_Task prompt_
Check each line of the entries below for the string "none"; copy every line where it appears.

_Records to use_
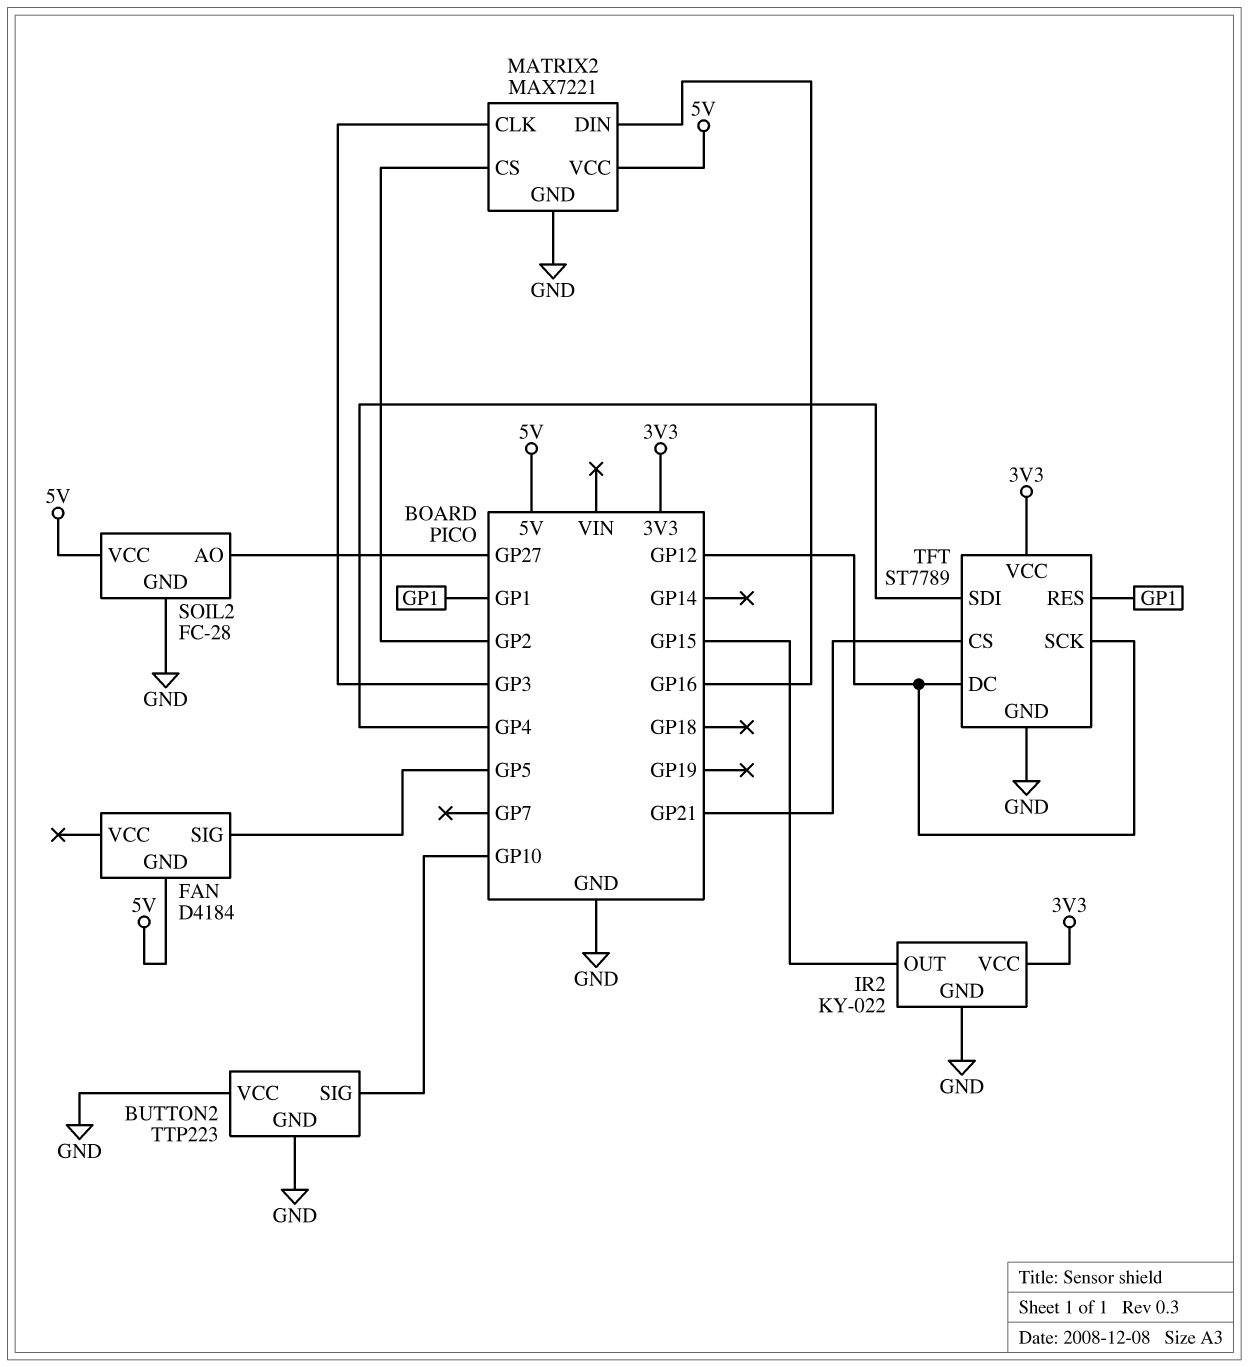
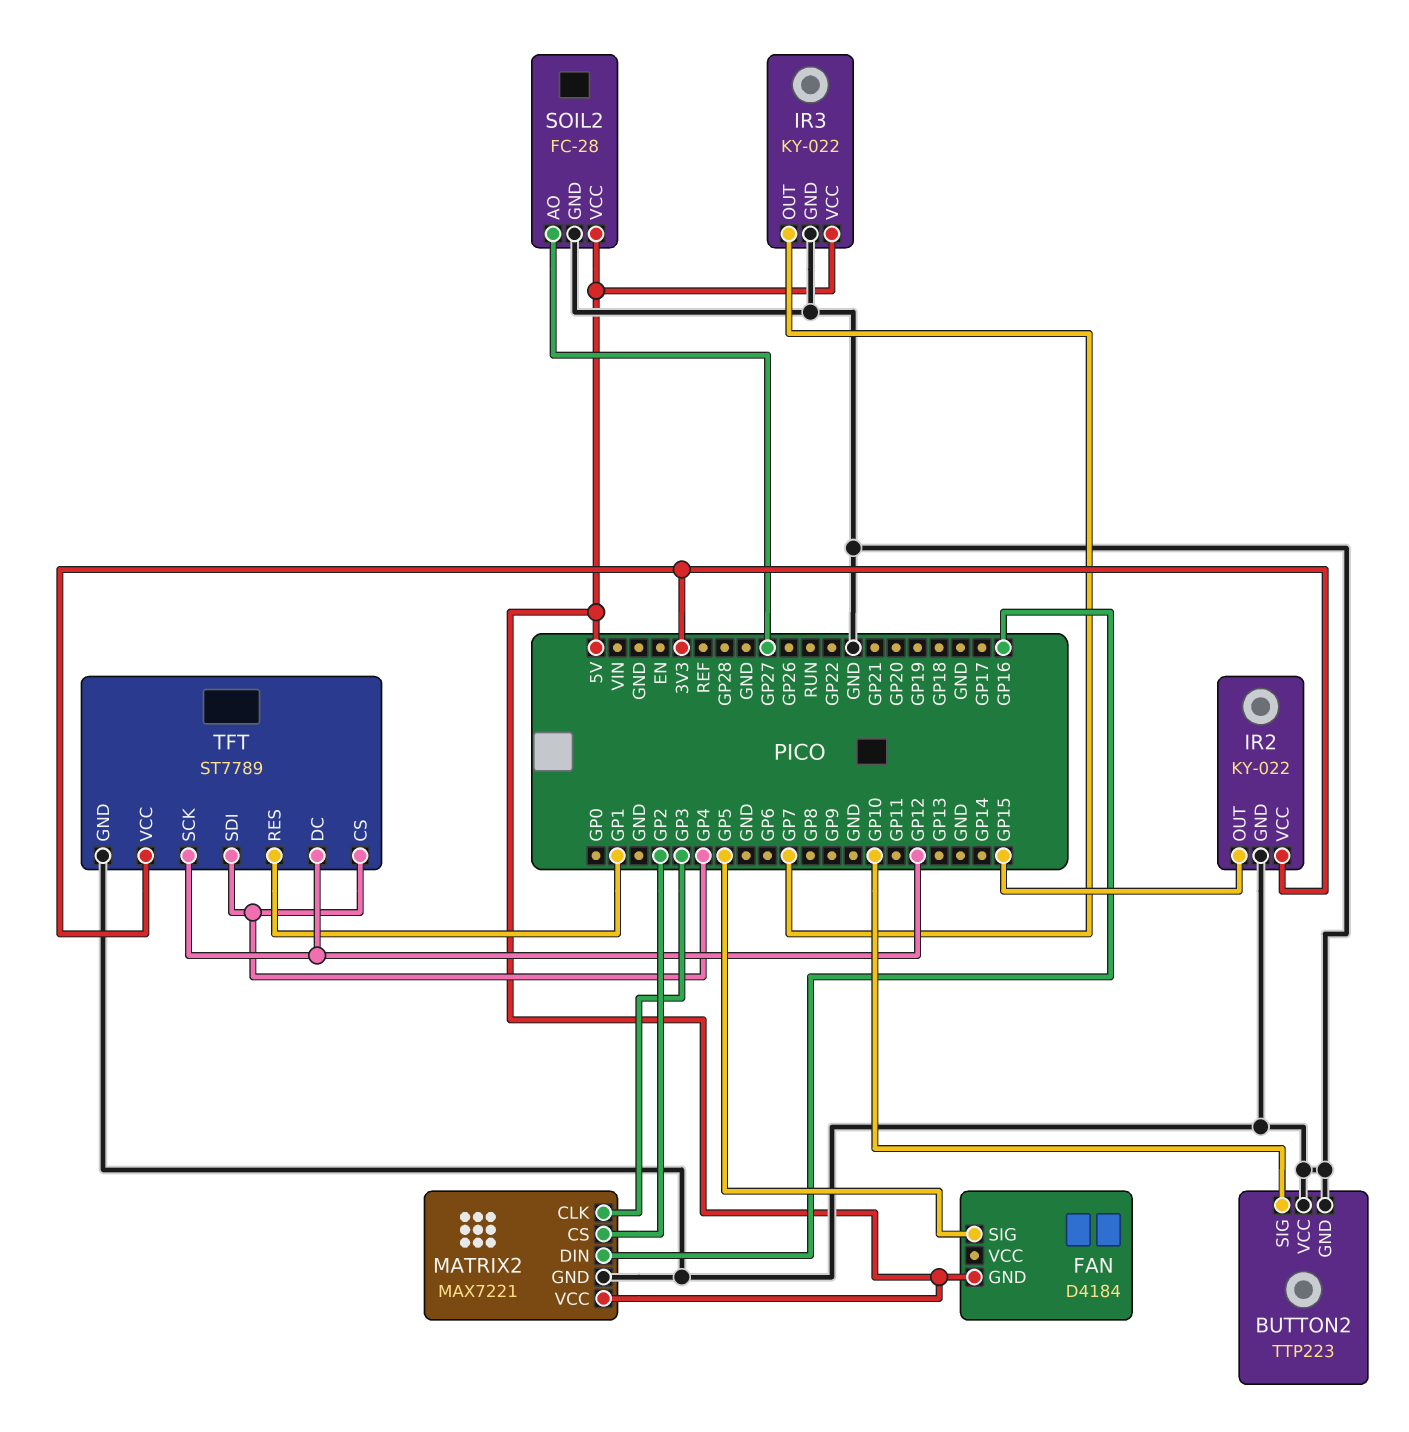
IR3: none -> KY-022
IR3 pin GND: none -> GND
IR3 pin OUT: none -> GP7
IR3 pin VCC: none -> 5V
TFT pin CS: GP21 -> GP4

_Answer below_
IR3: none -> KY-022
IR3 pin GND: none -> GND
IR3 pin OUT: none -> GP7
IR3 pin VCC: none -> 5V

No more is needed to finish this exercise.